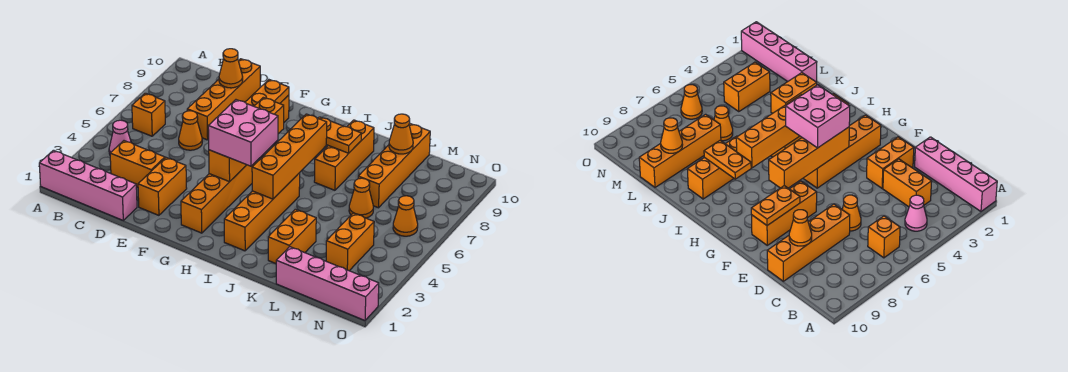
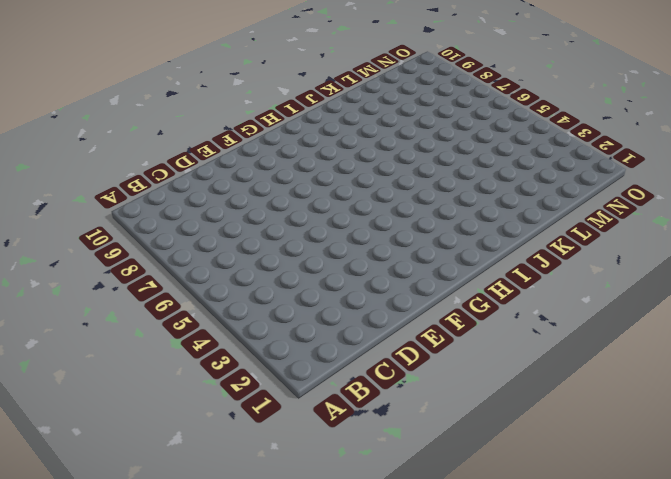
none -> pink brick A1:D1 level 1
none -> pink cone B4 level 1
none -> orange brick B6 level 1

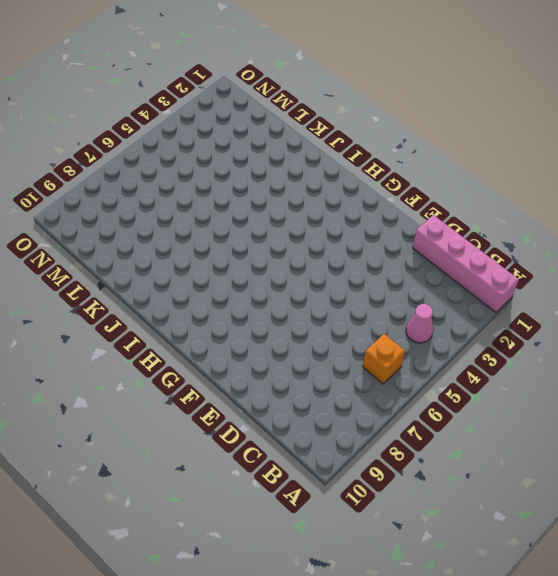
none -> orange brick C3:D3 level 1
none -> orange cone D6 level 1
none -> orange brick D7:D10 level 1

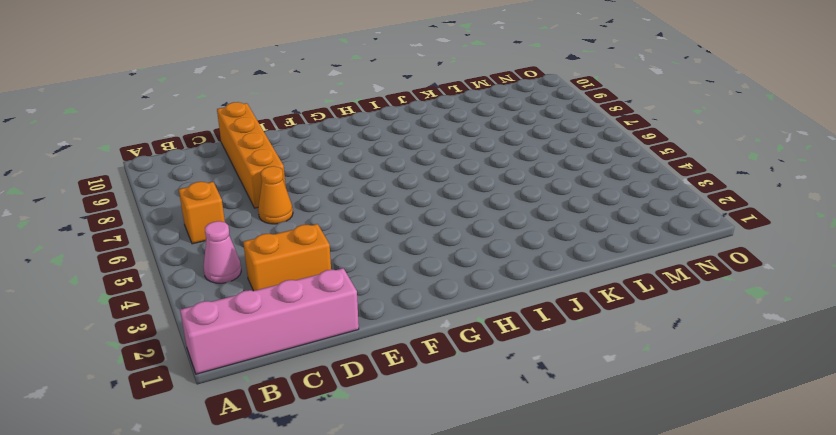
none -> orange brick E2:E3 level 1
none -> orange brick F7:F9 level 1
none -> orange brick G2:G5 level 1

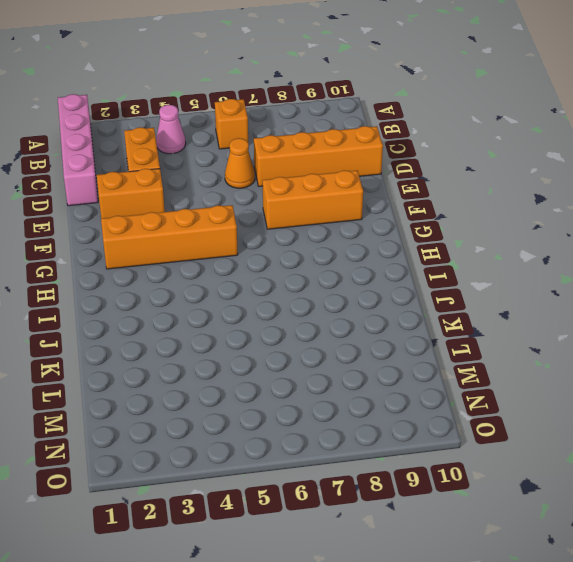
none -> orange brick I2:I5 level 1
none -> orange brick J7:J9 level 1
none -> orange brick K2:K3 level 1

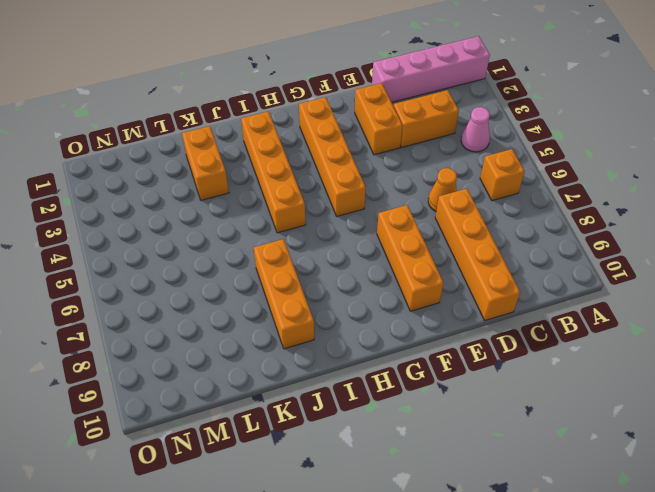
none -> pink brick L1:O1 level 1
none -> orange cone L6 level 1
none -> orange brick L7:L10 level 1

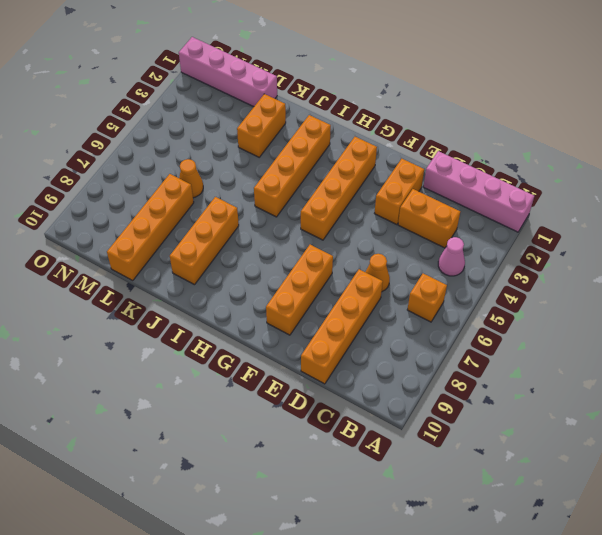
none -> orange brick M3:M4 level 1
none -> orange cone N6 level 1
none -> orange cone D9 level 2

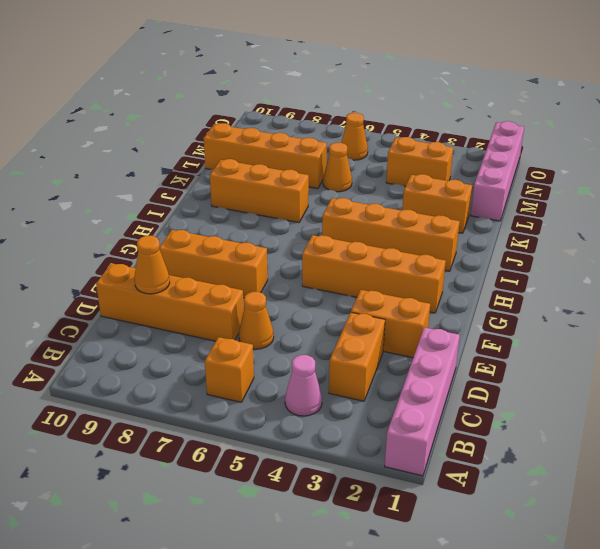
none -> orange plate F8:F9 level 2
none -> orange brick G4:G7 level 2
none -> orange brick I4:I7 level 2

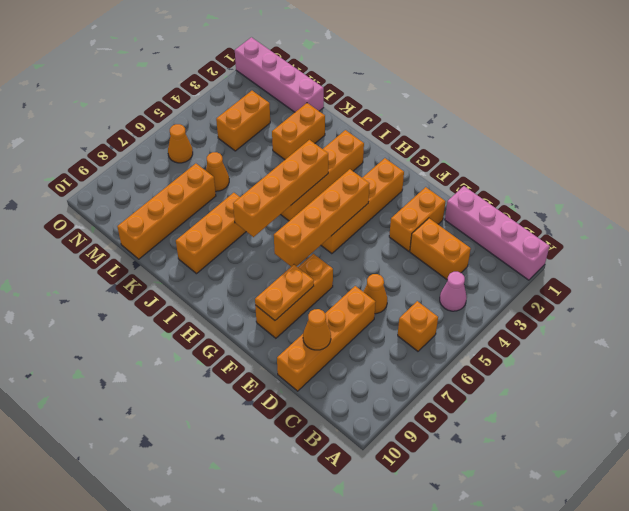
none -> orange plate I8:J8 level 2
none -> orange cone L9 level 2
none -> pink brick G4:H5 level 3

• What is needed: Every line above in the stretch from the one with "none -> orange cone D6 level 1" through the one with "none -> orange brick J7:J9 level 1" is to be transcribed exactly, ends included. No picture is copied.

• Your solution:
none -> orange cone D6 level 1
none -> orange brick D7:D10 level 1

none -> orange brick E2:E3 level 1
none -> orange brick F7:F9 level 1
none -> orange brick G2:G5 level 1

none -> orange brick I2:I5 level 1
none -> orange brick J7:J9 level 1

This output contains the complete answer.